How to complete this task =
Set down exactly the lines below between the line holding "nothing => biralek (orange) [637,401,672,441]" and the line holding "bameto (brown) [625,410,698,453]", inclusive; no other line belongs in the answer.

Data shown =
════════

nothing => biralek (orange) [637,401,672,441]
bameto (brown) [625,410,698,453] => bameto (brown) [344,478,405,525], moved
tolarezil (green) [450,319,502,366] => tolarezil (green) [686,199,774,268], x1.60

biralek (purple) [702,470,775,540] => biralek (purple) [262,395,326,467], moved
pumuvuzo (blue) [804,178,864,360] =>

════════

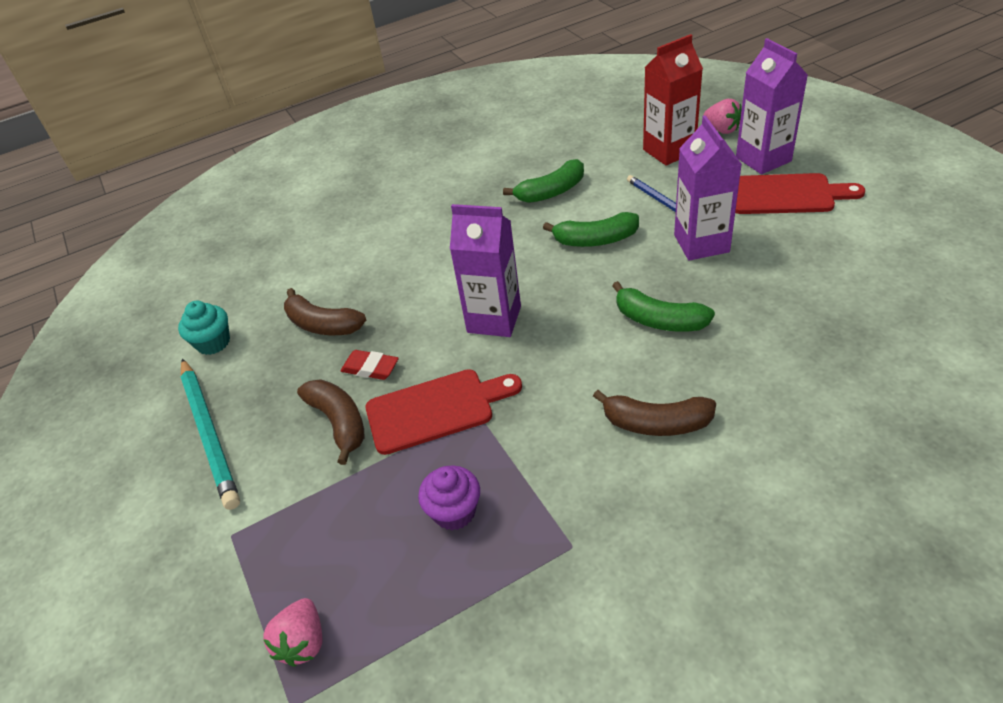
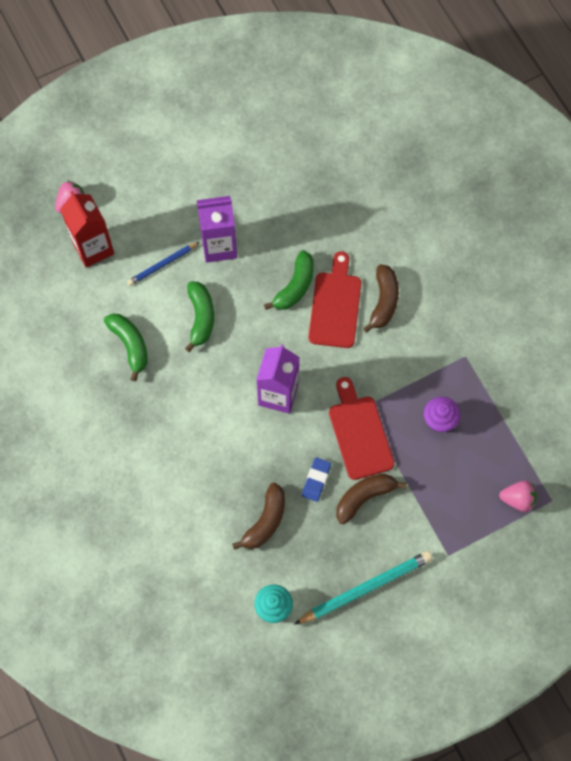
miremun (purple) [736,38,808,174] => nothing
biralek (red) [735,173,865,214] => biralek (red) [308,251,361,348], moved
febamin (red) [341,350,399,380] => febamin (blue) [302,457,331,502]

════════

Problem solution =
nothing => biralek (orange) [637,401,672,441]
bameto (brown) [625,410,698,453] => bameto (brown) [344,478,405,525], moved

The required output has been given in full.